## TASK STATEMENT
Tally the lines of the material that carry the word "none". Give no more than the number.

## RECORDS FOR THE EXERCISE
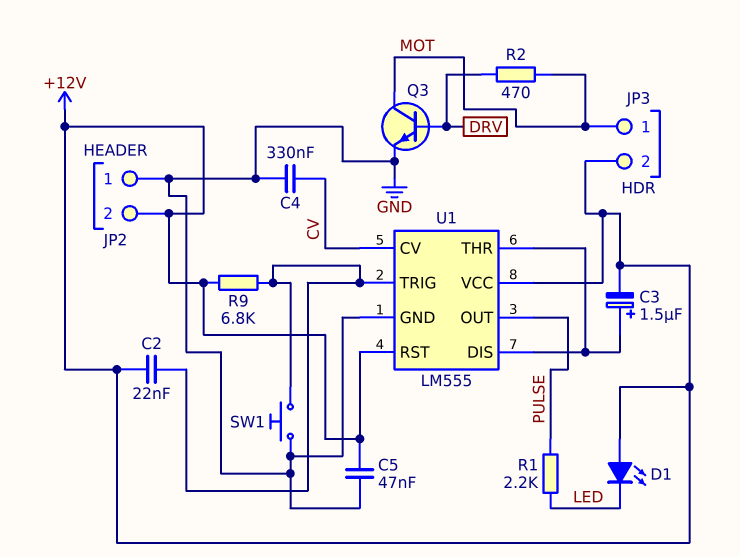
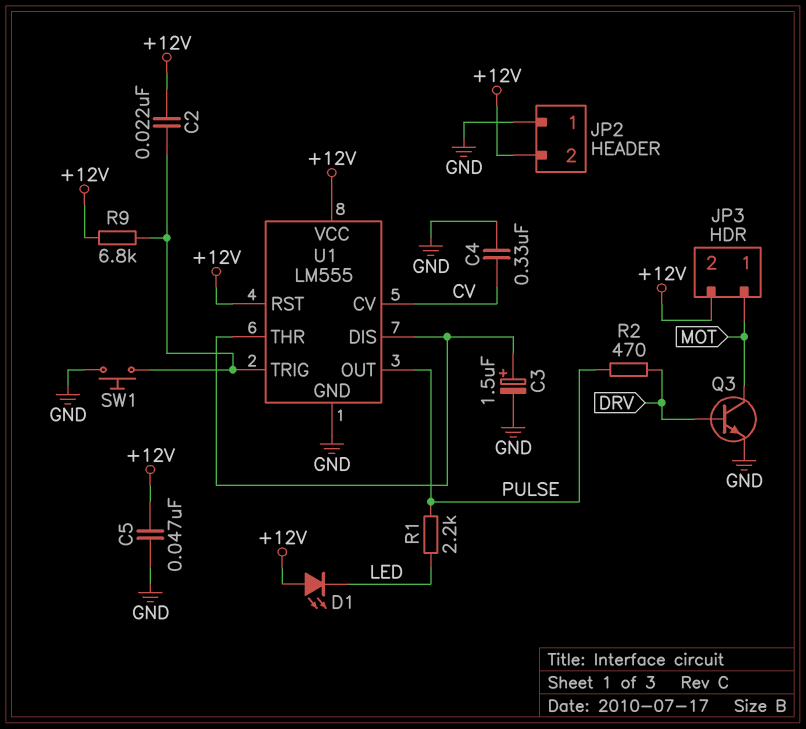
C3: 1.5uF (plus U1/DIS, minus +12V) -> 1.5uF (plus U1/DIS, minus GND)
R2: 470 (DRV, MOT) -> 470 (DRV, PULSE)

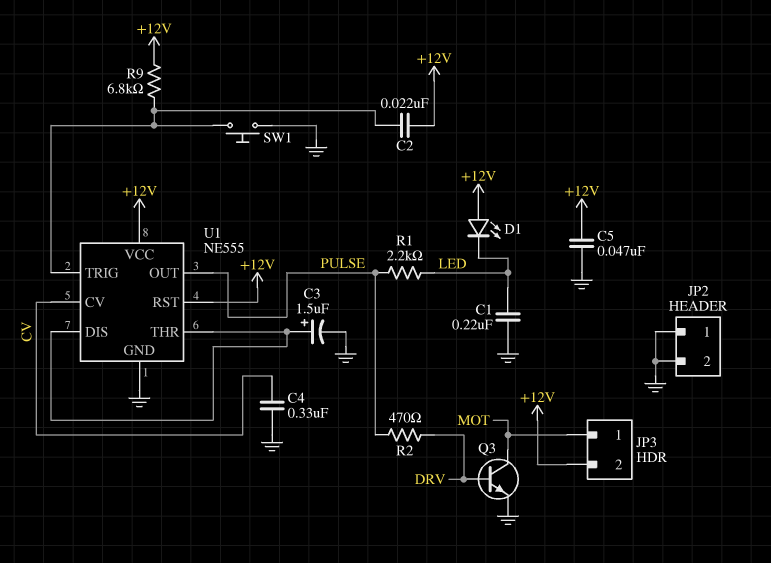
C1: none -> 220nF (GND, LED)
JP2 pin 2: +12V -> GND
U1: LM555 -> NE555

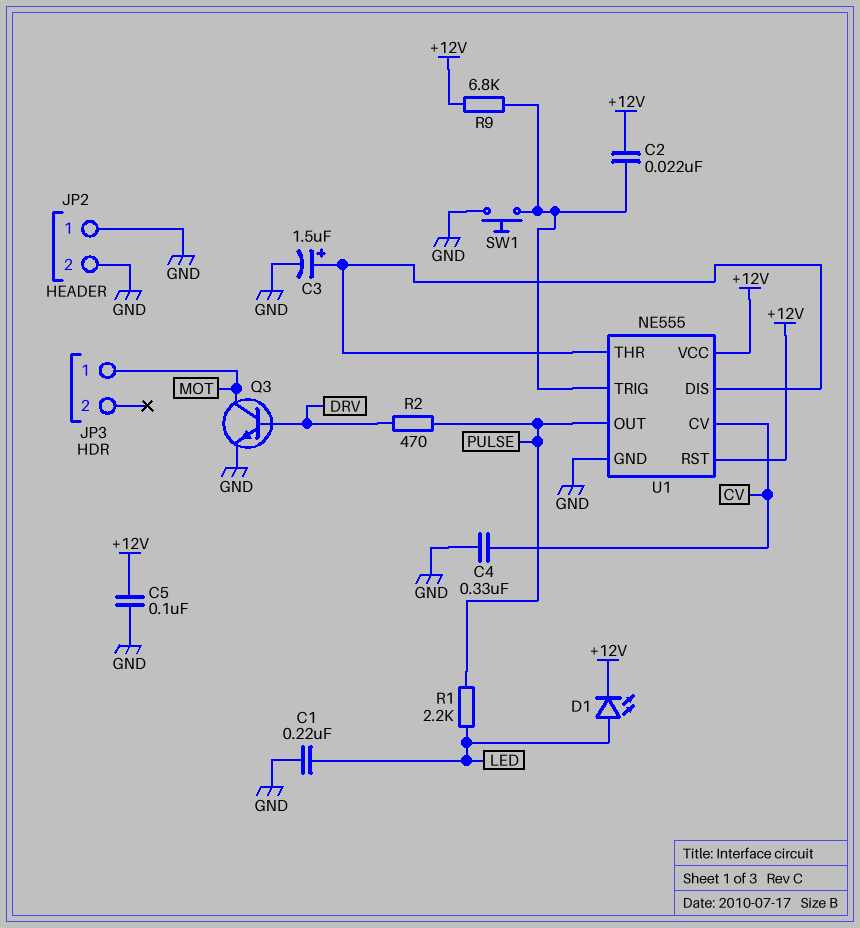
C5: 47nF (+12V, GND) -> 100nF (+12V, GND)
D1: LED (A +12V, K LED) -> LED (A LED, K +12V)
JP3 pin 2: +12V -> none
* * *
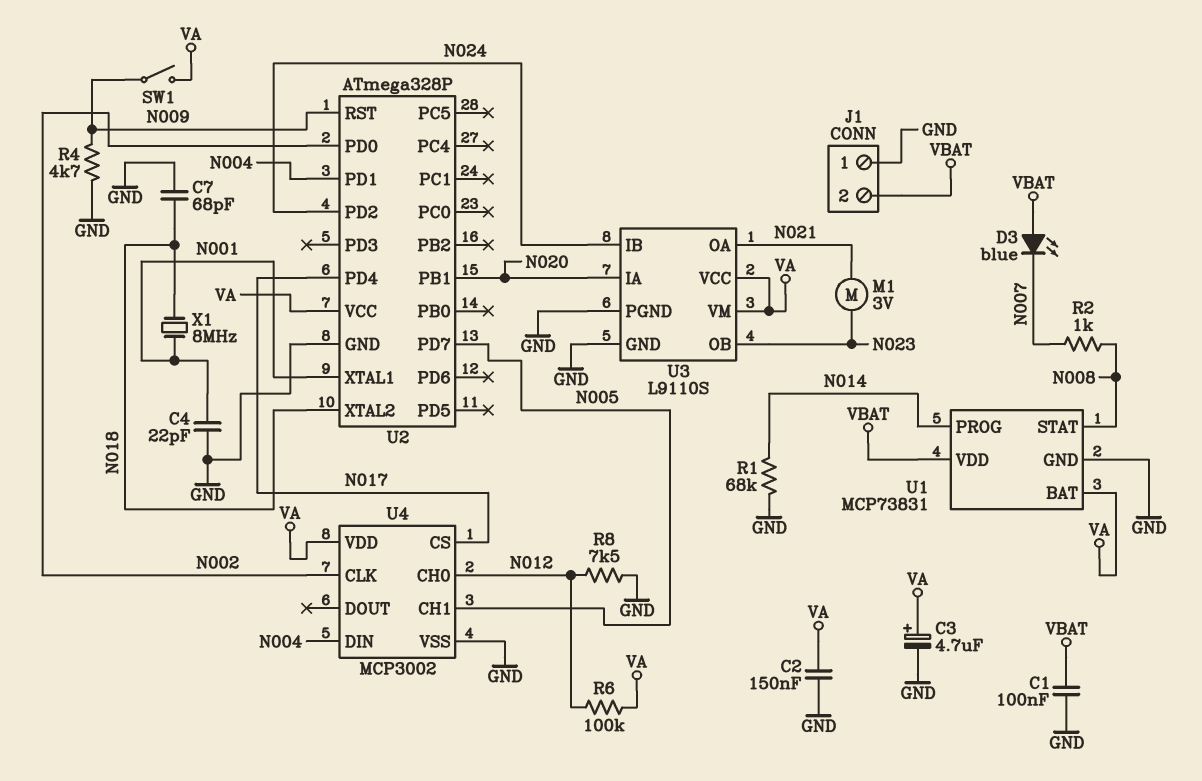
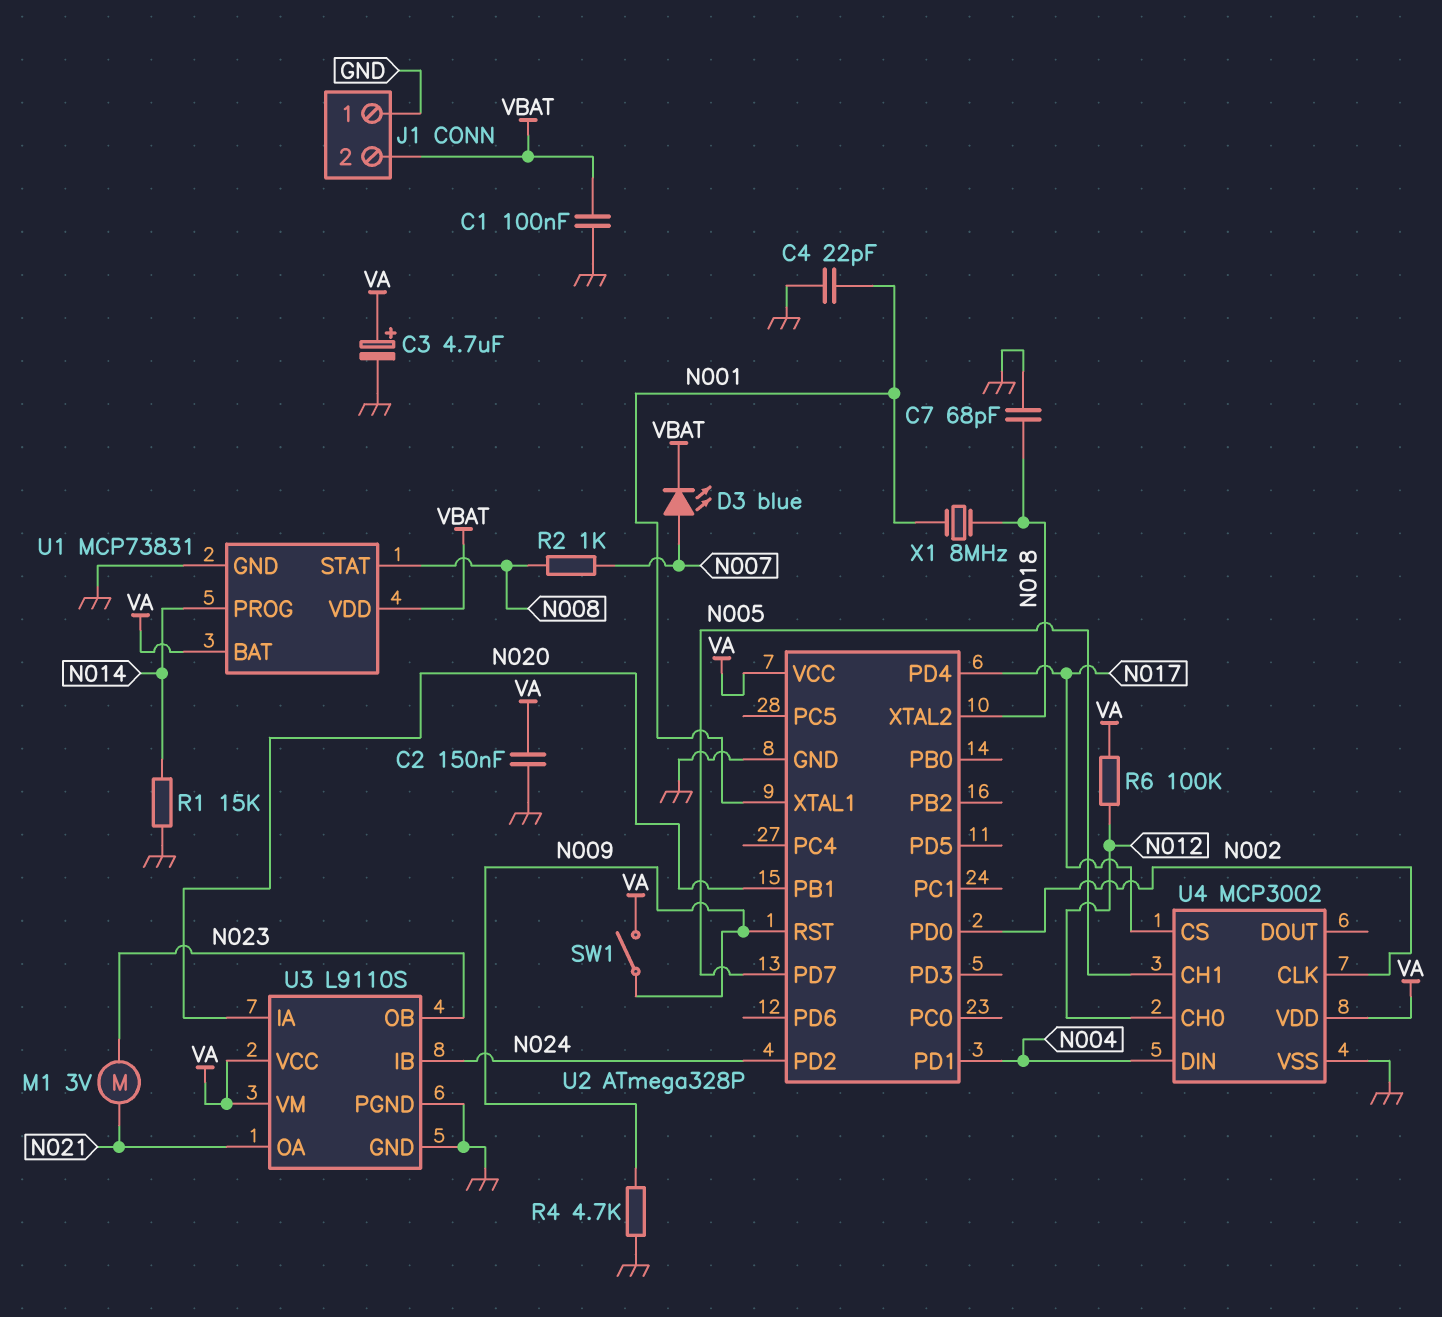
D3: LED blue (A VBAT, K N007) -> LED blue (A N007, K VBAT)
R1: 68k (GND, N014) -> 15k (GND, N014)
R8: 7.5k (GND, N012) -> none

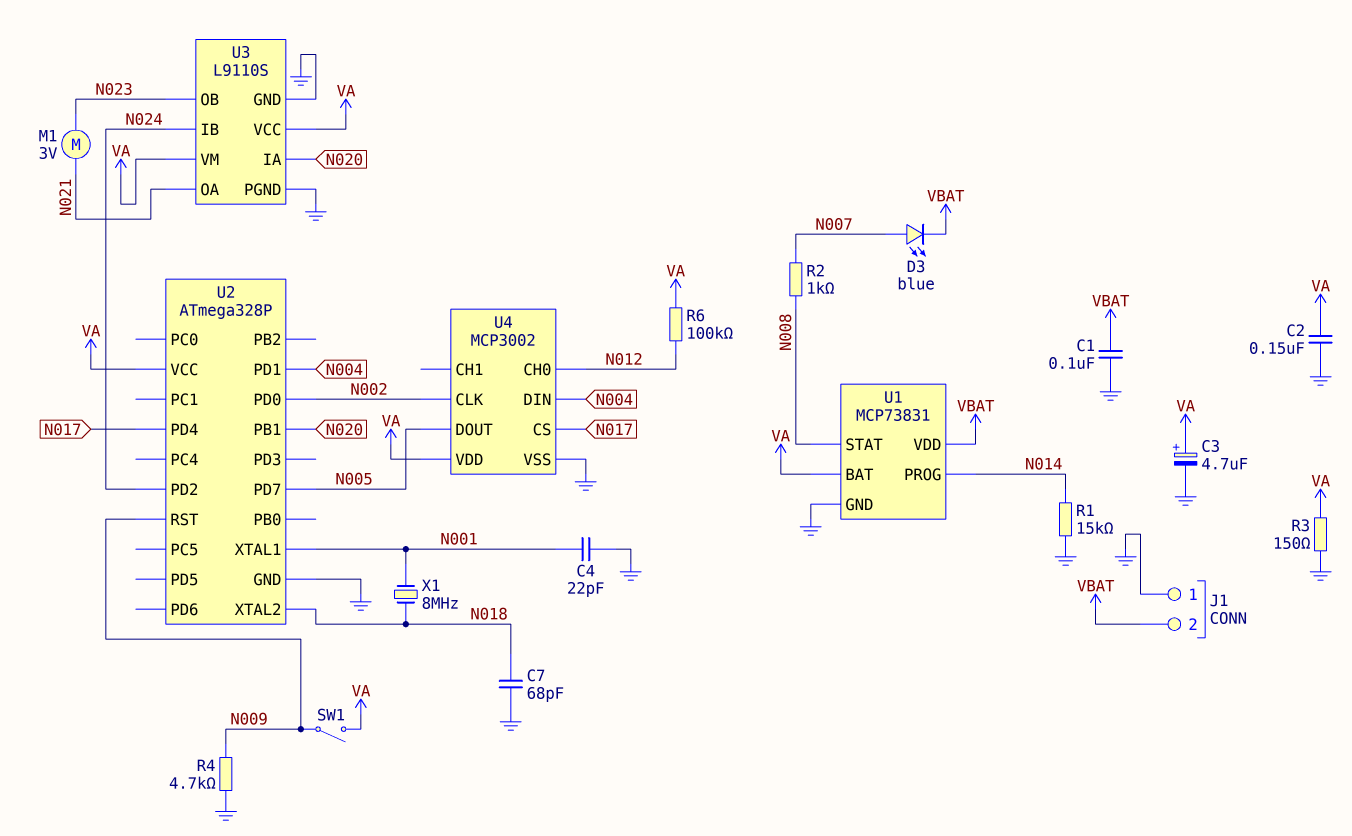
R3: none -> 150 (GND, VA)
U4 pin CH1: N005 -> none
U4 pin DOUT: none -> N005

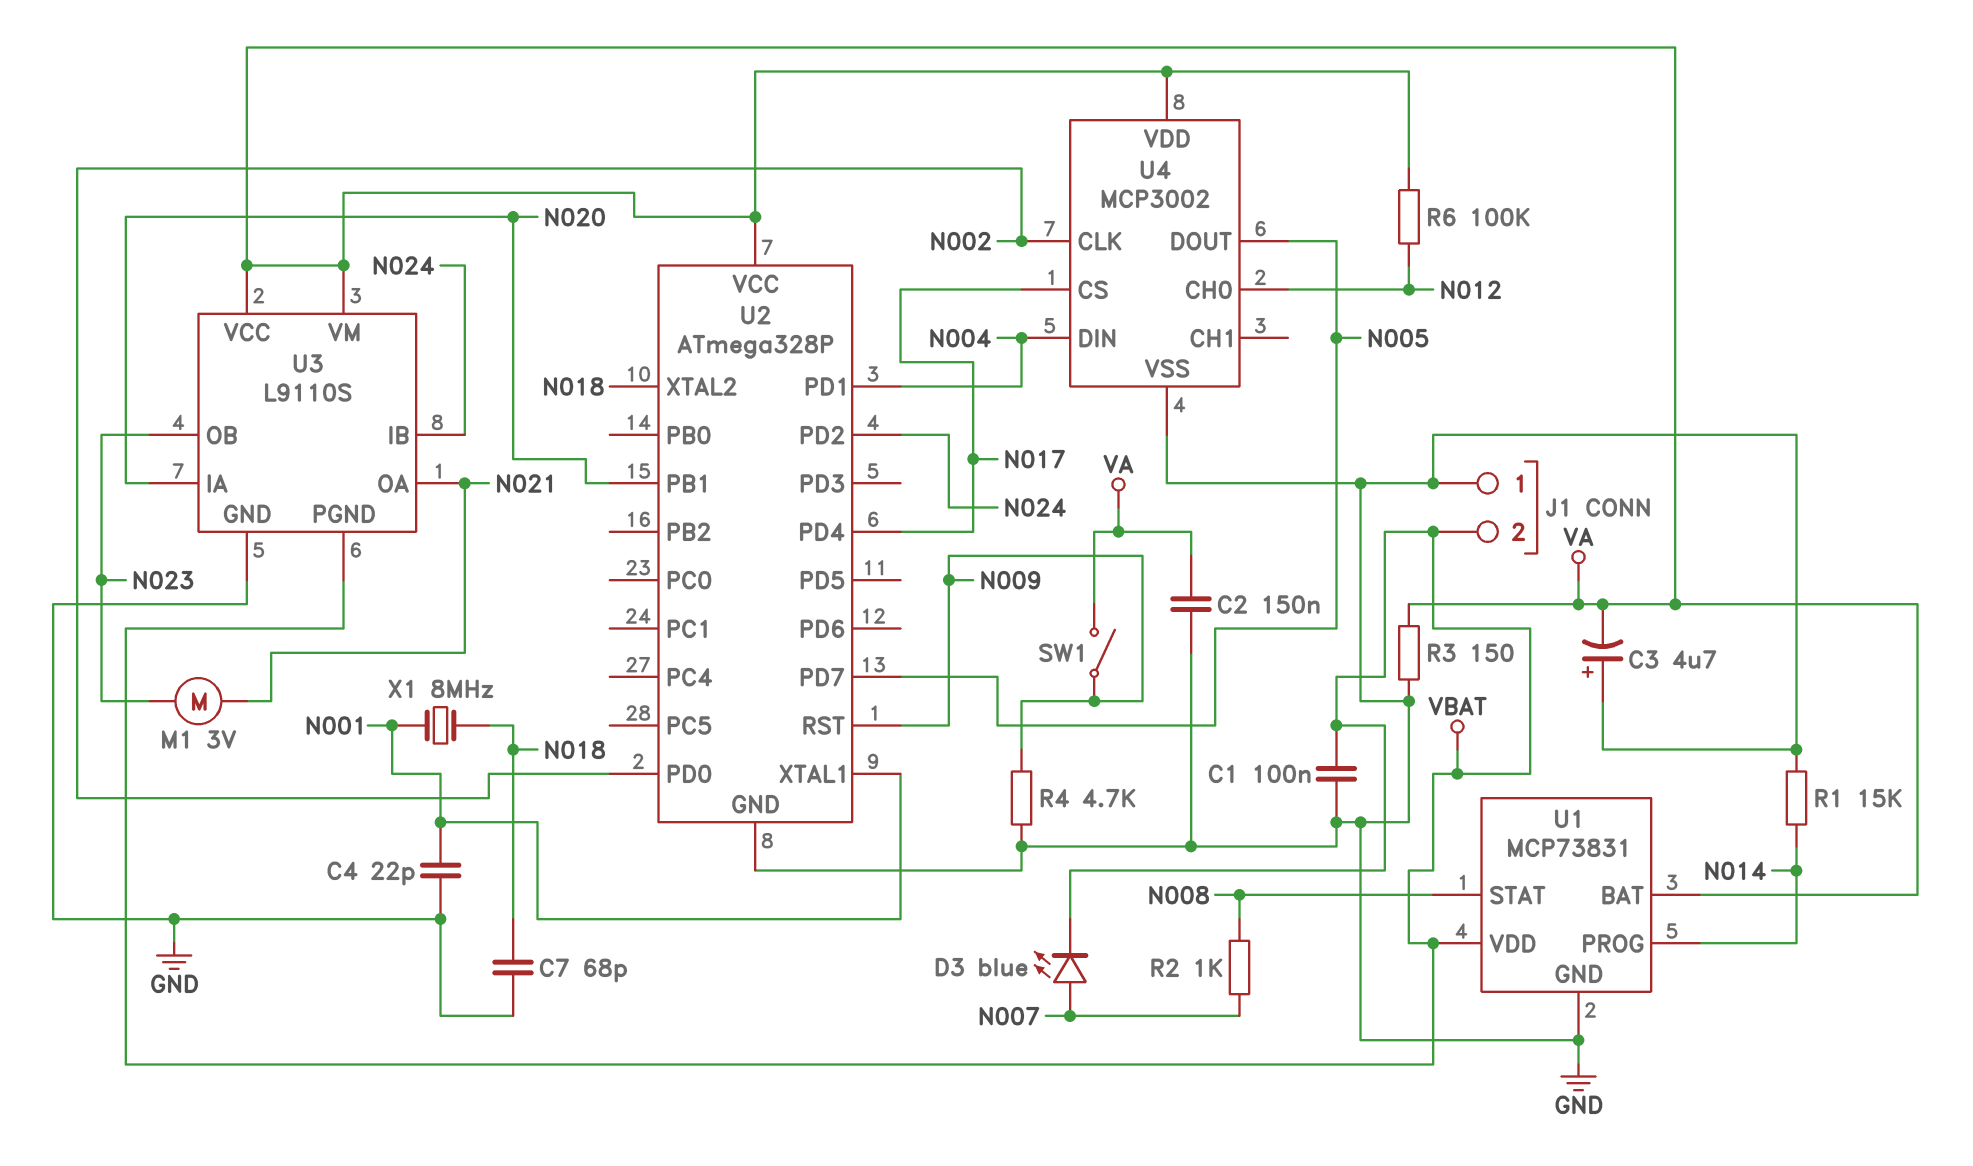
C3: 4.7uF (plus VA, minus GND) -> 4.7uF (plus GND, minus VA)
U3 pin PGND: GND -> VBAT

## RESPONSE FOR THIS EXERCISE
6